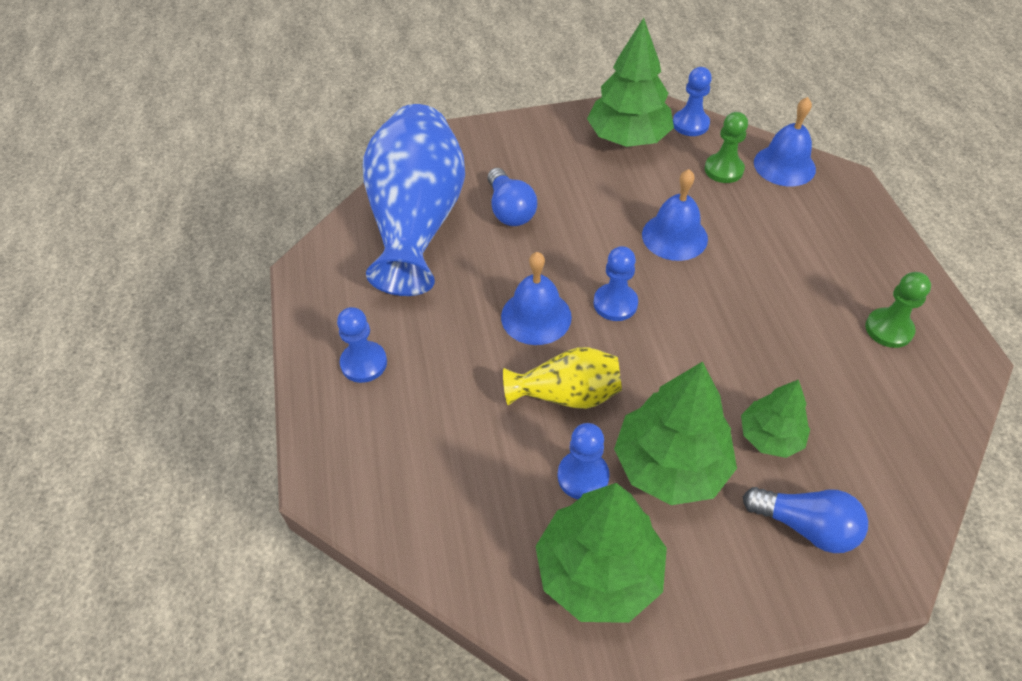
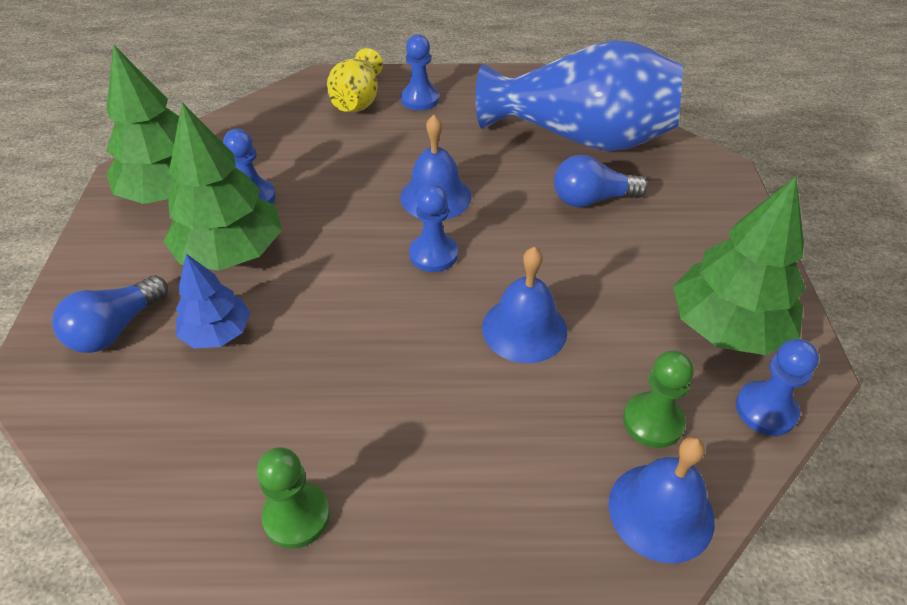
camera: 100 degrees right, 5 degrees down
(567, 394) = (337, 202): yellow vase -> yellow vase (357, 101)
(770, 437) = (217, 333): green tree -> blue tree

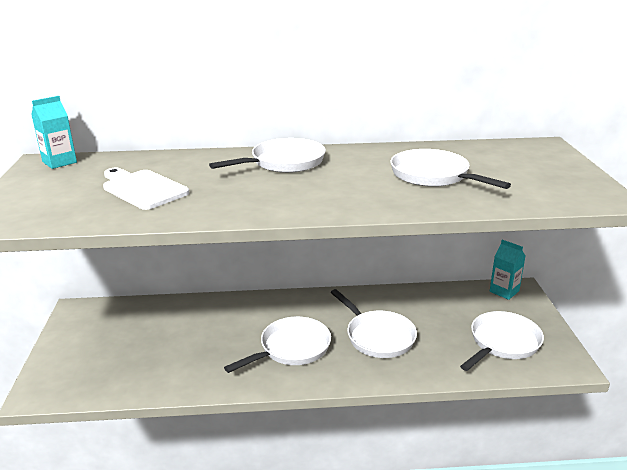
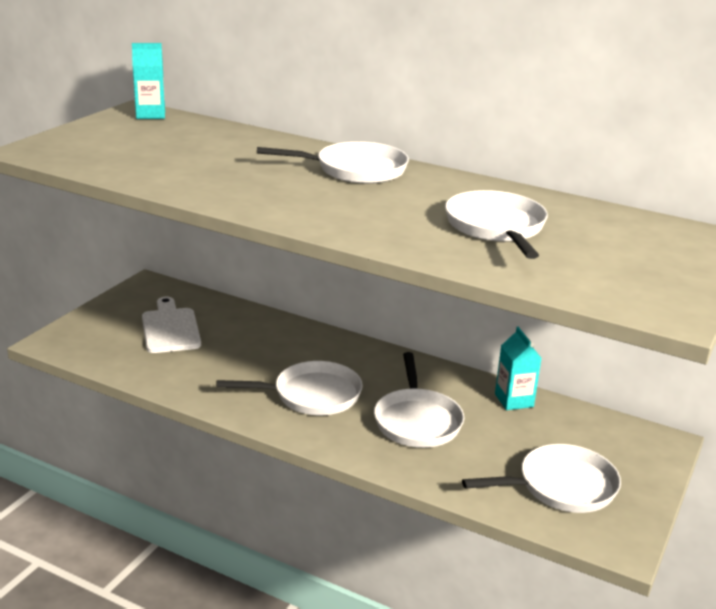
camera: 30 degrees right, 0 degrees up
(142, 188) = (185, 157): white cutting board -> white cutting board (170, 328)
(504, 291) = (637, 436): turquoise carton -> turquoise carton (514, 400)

_Task prompt:_
From the line with "(567, 394) = (337, 202): yellow" through the final line of the data above, copy everything exactly, both ends included, but not the pictures.

_Answer to this problem:_
(567, 394) = (337, 202): yellow vase -> yellow vase (357, 101)
(770, 437) = (217, 333): green tree -> blue tree

camera: 30 degrees right, 0 degrees up
(142, 188) = (185, 157): white cutting board -> white cutting board (170, 328)
(504, 291) = (637, 436): turquoise carton -> turquoise carton (514, 400)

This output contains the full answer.